**Directions:**
Transcribe exactly the span of lines that begins the records and ends with the line holding "(689, 469) = (609, 274): black", both boundary lines included.

**Available data:**
###

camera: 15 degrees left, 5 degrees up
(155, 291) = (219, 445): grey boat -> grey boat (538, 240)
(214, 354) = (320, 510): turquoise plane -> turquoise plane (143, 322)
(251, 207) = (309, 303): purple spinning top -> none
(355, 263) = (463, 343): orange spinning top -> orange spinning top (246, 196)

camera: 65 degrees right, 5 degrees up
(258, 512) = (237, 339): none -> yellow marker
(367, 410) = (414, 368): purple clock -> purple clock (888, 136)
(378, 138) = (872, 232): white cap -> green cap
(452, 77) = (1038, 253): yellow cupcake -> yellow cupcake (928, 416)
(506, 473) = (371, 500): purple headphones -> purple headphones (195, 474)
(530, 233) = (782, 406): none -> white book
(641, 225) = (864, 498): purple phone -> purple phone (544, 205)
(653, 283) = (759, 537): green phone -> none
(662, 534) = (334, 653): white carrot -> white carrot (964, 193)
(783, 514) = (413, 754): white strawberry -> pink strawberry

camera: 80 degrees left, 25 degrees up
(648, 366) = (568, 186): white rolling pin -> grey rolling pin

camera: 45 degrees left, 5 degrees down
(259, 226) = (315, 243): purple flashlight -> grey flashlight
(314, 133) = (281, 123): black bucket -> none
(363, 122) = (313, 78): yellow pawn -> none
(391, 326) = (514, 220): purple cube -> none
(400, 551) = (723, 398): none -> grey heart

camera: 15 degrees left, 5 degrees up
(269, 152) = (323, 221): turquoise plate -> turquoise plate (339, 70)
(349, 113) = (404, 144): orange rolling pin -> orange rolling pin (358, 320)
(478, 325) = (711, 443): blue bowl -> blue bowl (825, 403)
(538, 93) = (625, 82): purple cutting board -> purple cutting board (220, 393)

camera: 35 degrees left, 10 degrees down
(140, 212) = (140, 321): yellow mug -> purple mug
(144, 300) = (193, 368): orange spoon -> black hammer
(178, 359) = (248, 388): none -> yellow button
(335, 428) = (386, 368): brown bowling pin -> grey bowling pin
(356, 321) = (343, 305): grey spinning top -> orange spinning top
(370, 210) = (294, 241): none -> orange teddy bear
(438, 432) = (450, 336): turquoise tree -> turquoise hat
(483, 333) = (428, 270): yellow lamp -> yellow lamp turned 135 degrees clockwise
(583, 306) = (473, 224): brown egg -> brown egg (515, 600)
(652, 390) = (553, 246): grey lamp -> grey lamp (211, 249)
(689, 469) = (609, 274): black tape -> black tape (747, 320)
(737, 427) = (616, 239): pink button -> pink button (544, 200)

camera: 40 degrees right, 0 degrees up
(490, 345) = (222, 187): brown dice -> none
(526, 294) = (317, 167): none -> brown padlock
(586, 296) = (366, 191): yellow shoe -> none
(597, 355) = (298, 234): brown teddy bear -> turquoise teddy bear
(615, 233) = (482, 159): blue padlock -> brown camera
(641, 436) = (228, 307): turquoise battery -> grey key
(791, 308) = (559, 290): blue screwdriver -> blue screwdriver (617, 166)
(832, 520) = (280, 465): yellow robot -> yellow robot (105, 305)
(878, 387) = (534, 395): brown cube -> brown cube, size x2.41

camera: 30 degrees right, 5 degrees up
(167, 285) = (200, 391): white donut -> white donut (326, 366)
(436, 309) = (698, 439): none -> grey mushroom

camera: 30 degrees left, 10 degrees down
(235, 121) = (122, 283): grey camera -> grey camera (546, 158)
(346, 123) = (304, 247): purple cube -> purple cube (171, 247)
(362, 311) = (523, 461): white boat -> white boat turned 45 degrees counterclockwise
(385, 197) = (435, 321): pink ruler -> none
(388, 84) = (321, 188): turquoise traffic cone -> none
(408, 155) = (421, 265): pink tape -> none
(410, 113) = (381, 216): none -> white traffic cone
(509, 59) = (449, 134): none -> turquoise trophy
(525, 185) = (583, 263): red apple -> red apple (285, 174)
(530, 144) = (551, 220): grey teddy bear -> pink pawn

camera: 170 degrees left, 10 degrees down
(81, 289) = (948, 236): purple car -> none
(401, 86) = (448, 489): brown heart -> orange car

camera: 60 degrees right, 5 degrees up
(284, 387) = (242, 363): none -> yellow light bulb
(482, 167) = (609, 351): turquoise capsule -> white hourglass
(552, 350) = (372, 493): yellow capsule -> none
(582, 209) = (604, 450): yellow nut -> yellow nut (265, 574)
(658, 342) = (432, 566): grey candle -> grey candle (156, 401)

###

**Solution for this problem:**
camera: 15 degrees left, 5 degrees up
(155, 291) = (219, 445): grey boat -> grey boat (538, 240)
(214, 354) = (320, 510): turquoise plane -> turquoise plane (143, 322)
(251, 207) = (309, 303): purple spinning top -> none
(355, 263) = (463, 343): orange spinning top -> orange spinning top (246, 196)

camera: 65 degrees right, 5 degrees up
(258, 512) = (237, 339): none -> yellow marker
(367, 410) = (414, 368): purple clock -> purple clock (888, 136)
(378, 138) = (872, 232): white cap -> green cap
(452, 77) = (1038, 253): yellow cupcake -> yellow cupcake (928, 416)
(506, 473) = (371, 500): purple headphones -> purple headphones (195, 474)
(530, 233) = (782, 406): none -> white book
(641, 225) = (864, 498): purple phone -> purple phone (544, 205)
(653, 283) = (759, 537): green phone -> none
(662, 534) = (334, 653): white carrot -> white carrot (964, 193)
(783, 514) = (413, 754): white strawberry -> pink strawberry

camera: 80 degrees left, 25 degrees up
(648, 366) = (568, 186): white rolling pin -> grey rolling pin

camera: 45 degrees left, 5 degrees down
(259, 226) = (315, 243): purple flashlight -> grey flashlight
(314, 133) = (281, 123): black bucket -> none
(363, 122) = (313, 78): yellow pawn -> none
(391, 326) = (514, 220): purple cube -> none
(400, 551) = (723, 398): none -> grey heart

camera: 15 degrees left, 5 degrees up
(269, 152) = (323, 221): turquoise plate -> turquoise plate (339, 70)
(349, 113) = (404, 144): orange rolling pin -> orange rolling pin (358, 320)
(478, 325) = (711, 443): blue bowl -> blue bowl (825, 403)
(538, 93) = (625, 82): purple cutting board -> purple cutting board (220, 393)

camera: 35 degrees left, 10 degrees down
(140, 212) = (140, 321): yellow mug -> purple mug
(144, 300) = (193, 368): orange spoon -> black hammer
(178, 359) = (248, 388): none -> yellow button
(335, 428) = (386, 368): brown bowling pin -> grey bowling pin
(356, 321) = (343, 305): grey spinning top -> orange spinning top
(370, 210) = (294, 241): none -> orange teddy bear
(438, 432) = (450, 336): turquoise tree -> turquoise hat
(483, 333) = (428, 270): yellow lamp -> yellow lamp turned 135 degrees clockwise
(583, 306) = (473, 224): brown egg -> brown egg (515, 600)
(652, 390) = (553, 246): grey lamp -> grey lamp (211, 249)
(689, 469) = (609, 274): black tape -> black tape (747, 320)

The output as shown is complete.